» **INSTRUCTIONS FOR THE TASK**
Pictures are to be excluded. Please print only the lines from the one containing "SCARLET EGG (750,383,836,460)" through the end of the data, exactly as they appear.

[Collected data entries]
──────
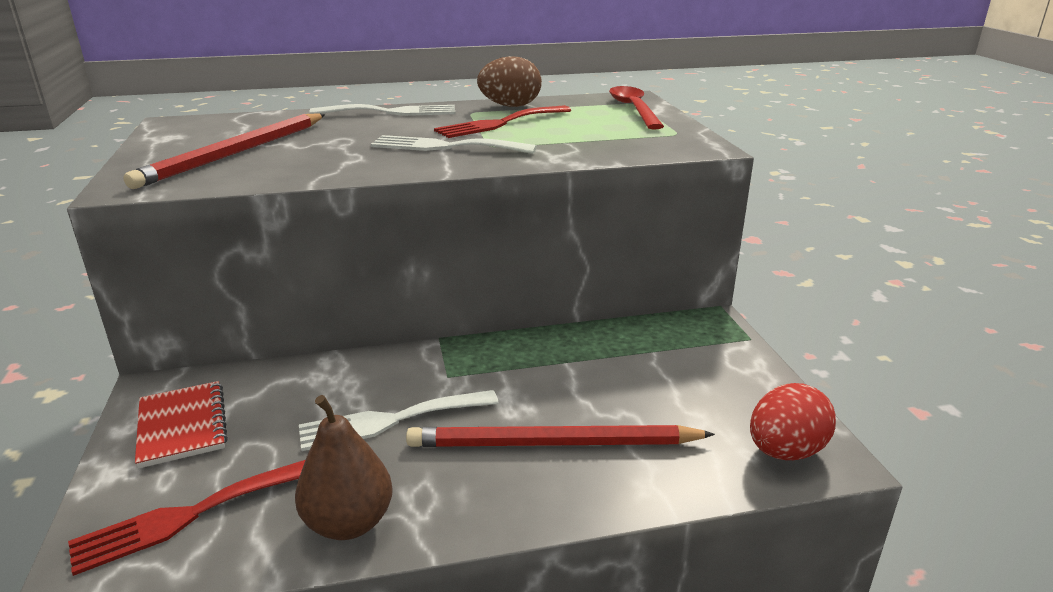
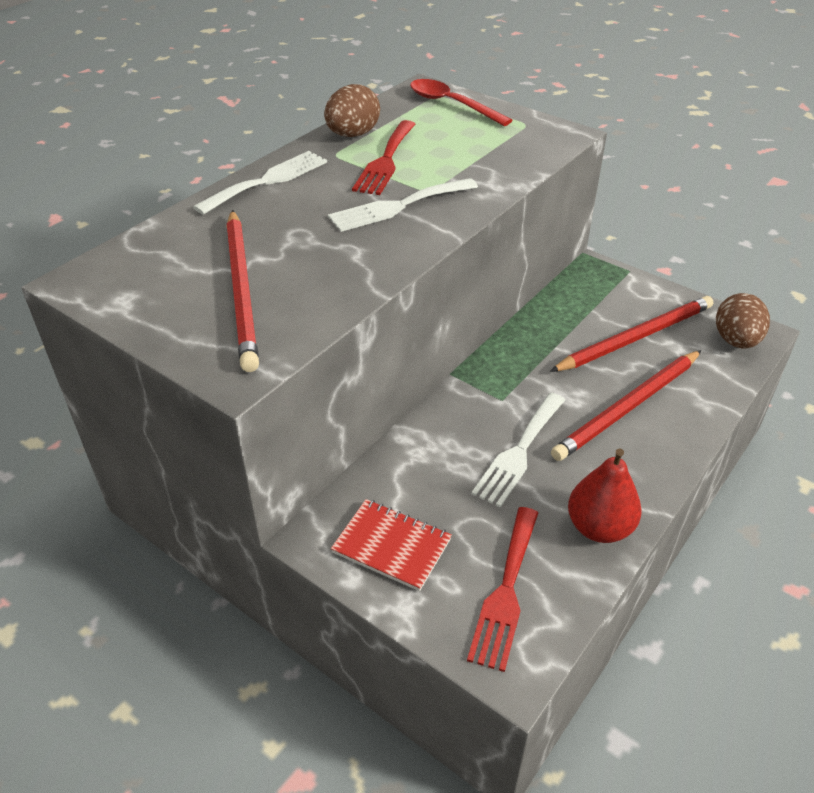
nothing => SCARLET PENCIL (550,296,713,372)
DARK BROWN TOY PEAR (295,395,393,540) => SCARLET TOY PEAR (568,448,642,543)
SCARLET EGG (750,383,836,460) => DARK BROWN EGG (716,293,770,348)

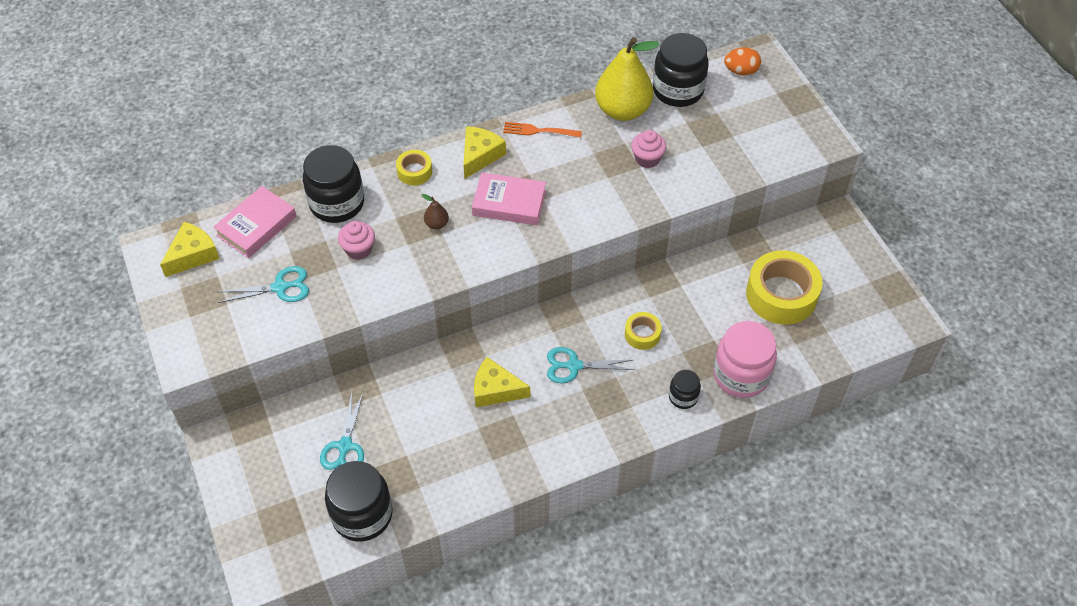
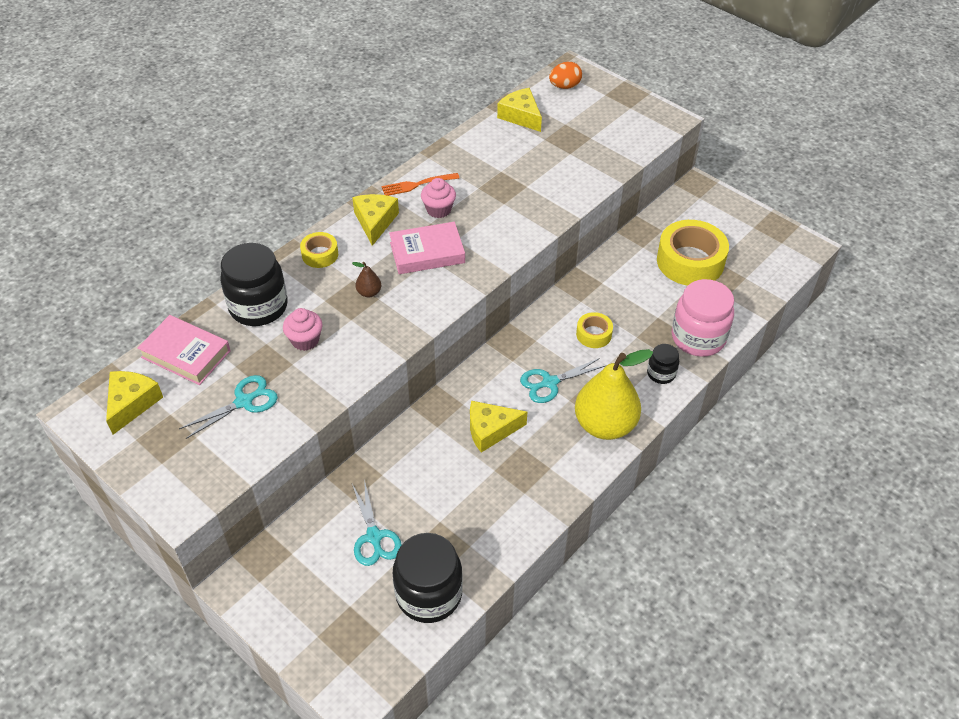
BRIGHT YELLOW TOY PEAR (595,37,660,121) => BRIGHT YELLOW TOY PEAR (575,349,653,440), moved
ROSY MUFFIN (631,130,666,168) => ROSY MUFFIN (421,178,456,218), moved
BLACK JAM JAR (653,33,709,107) => BRIGHT YELLOW CHEESE WEDGE (497,88,542,132)
ROSY HARDCOVER (213,186,296,258) => ROSY HARDCOVER (137,315,231,385), 75 degrees counterclockwise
──────
» **COMPLETED TASK**
SCARLET EGG (750,383,836,460) => DARK BROWN EGG (716,293,770,348)

BRIGHT YELLOW TOY PEAR (595,37,660,121) => BRIGHT YELLOW TOY PEAR (575,349,653,440), moved
ROSY MUFFIN (631,130,666,168) => ROSY MUFFIN (421,178,456,218), moved
BLACK JAM JAR (653,33,709,107) => BRIGHT YELLOW CHEESE WEDGE (497,88,542,132)
ROSY HARDCOVER (213,186,296,258) => ROSY HARDCOVER (137,315,231,385), 75 degrees counterclockwise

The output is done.